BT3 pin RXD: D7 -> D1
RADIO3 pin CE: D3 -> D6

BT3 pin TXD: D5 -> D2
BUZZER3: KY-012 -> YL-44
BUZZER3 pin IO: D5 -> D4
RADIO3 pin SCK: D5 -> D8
■ ■ ■ ■ ■ ■ ■
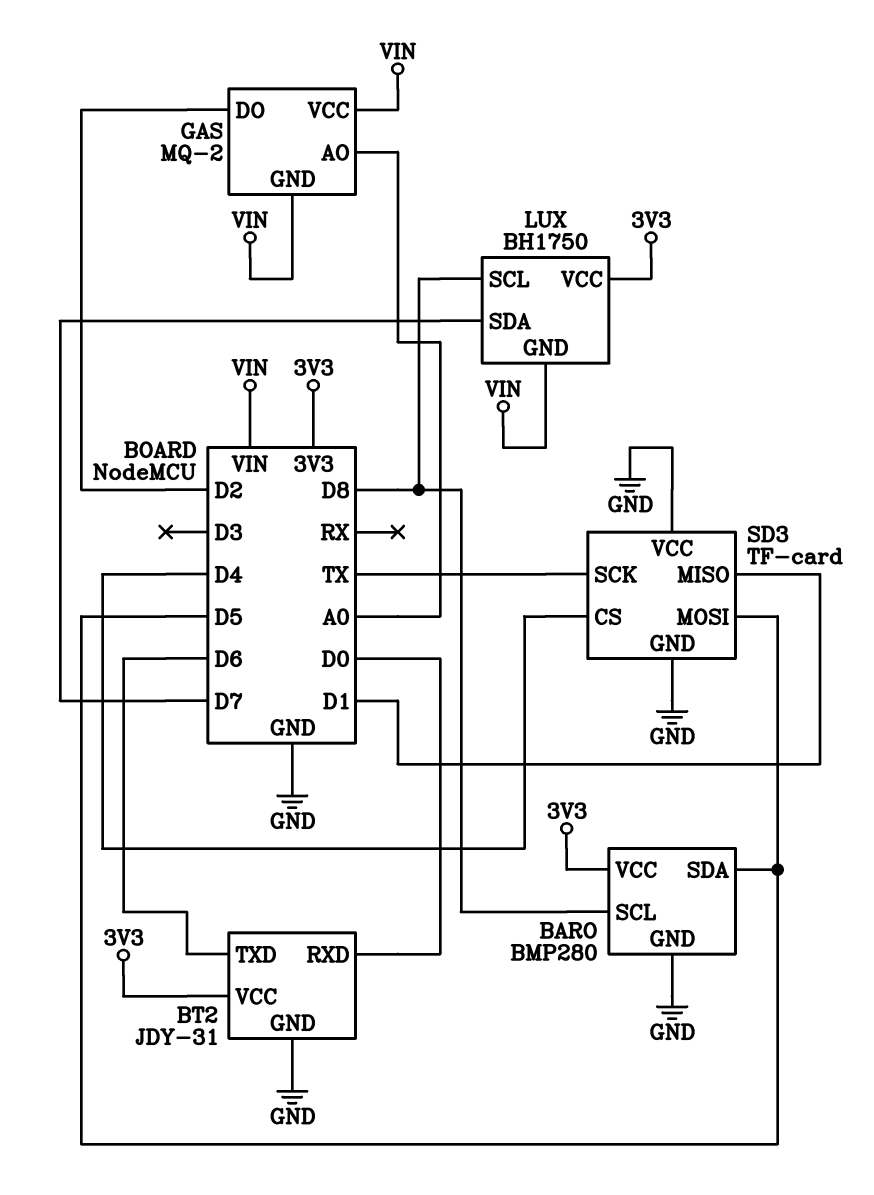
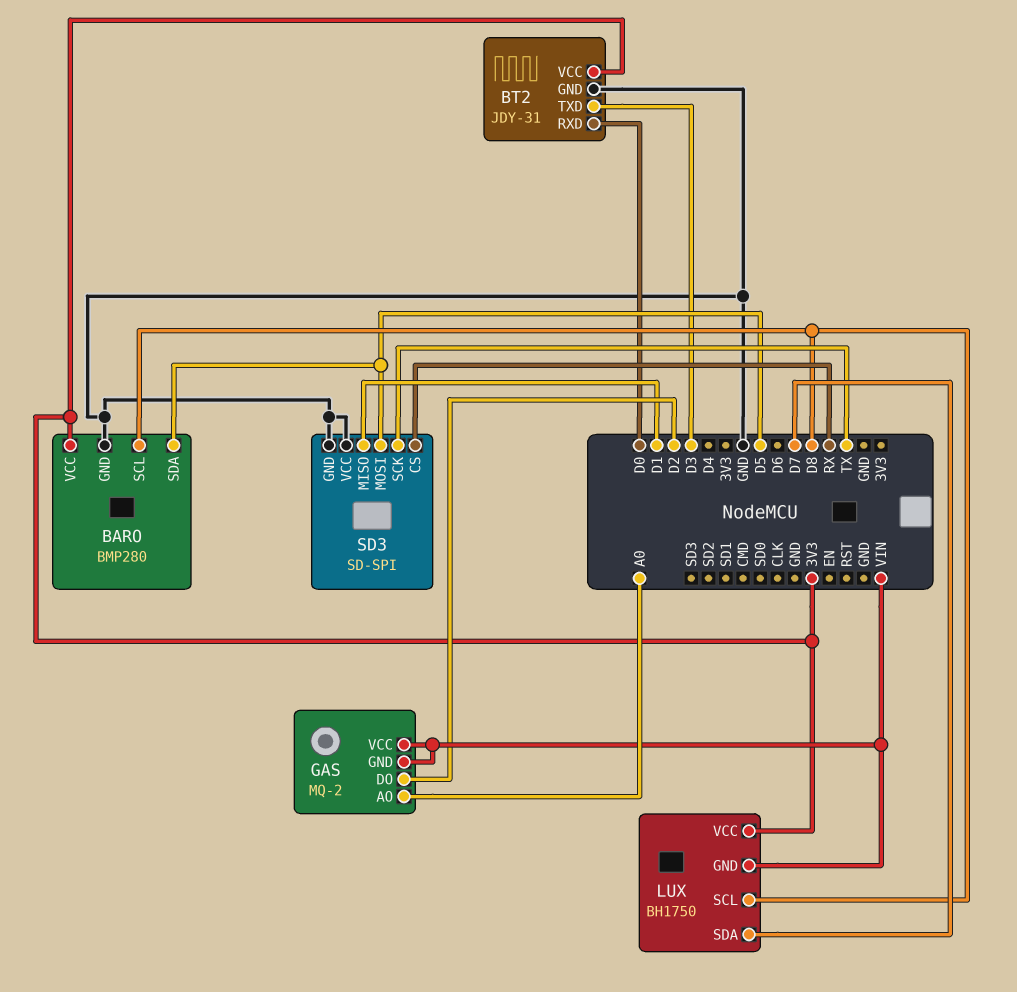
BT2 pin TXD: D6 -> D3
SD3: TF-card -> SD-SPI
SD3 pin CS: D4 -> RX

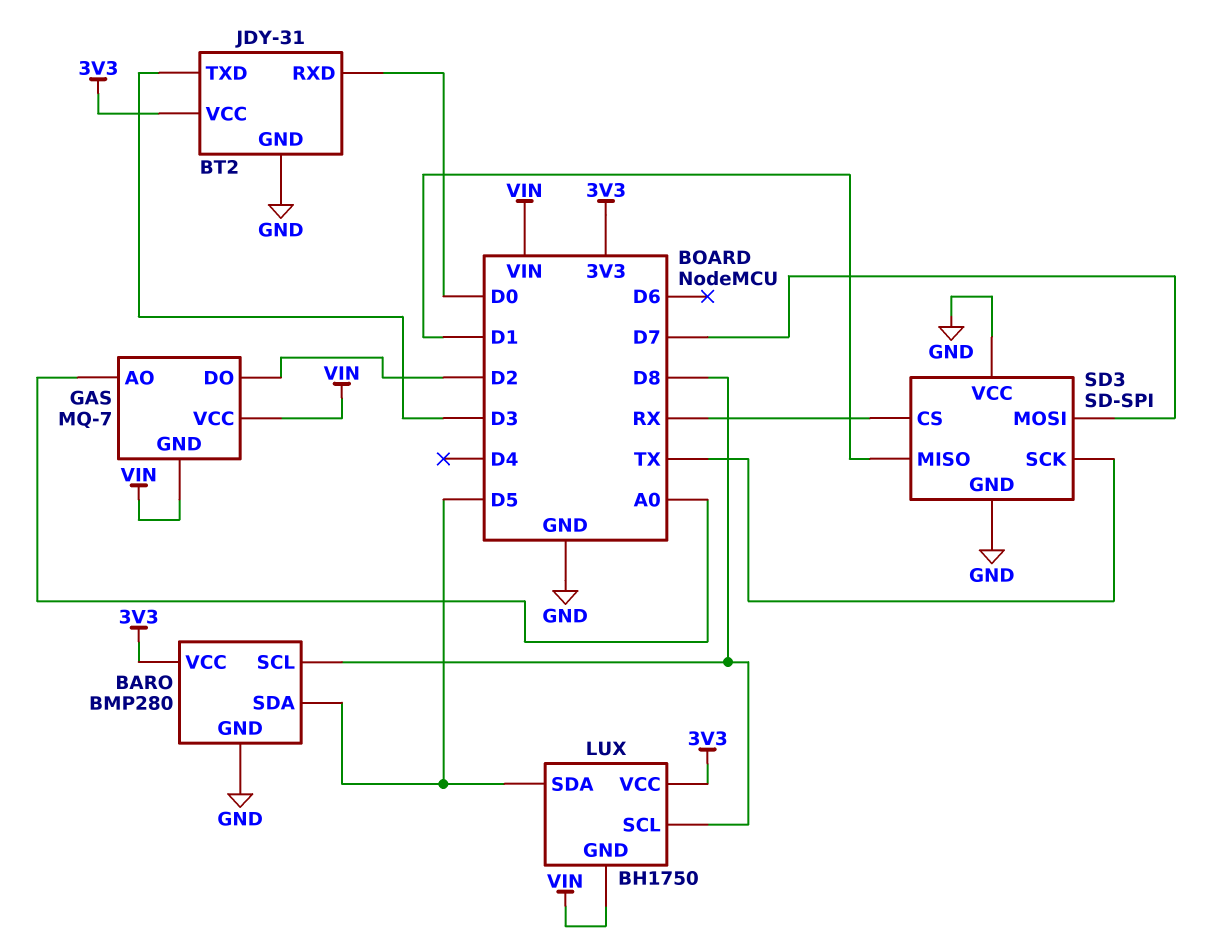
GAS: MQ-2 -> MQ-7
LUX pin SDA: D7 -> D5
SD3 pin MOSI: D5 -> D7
■ ■ ■ ■ ■ ■ ■
§ **TASK INSTRUCTIONS**:
In the listing above, start at the line with "BT3 pin RXD: D7 -> D1", go on through the line with "RADIO3 pin SCK: D5 -> D8", and copy each of those lines exactly; leave out all the rest.

§ **TASK RESULT**:
BT3 pin RXD: D7 -> D1
RADIO3 pin CE: D3 -> D6

BT3 pin TXD: D5 -> D2
BUZZER3: KY-012 -> YL-44
BUZZER3 pin IO: D5 -> D4
RADIO3 pin SCK: D5 -> D8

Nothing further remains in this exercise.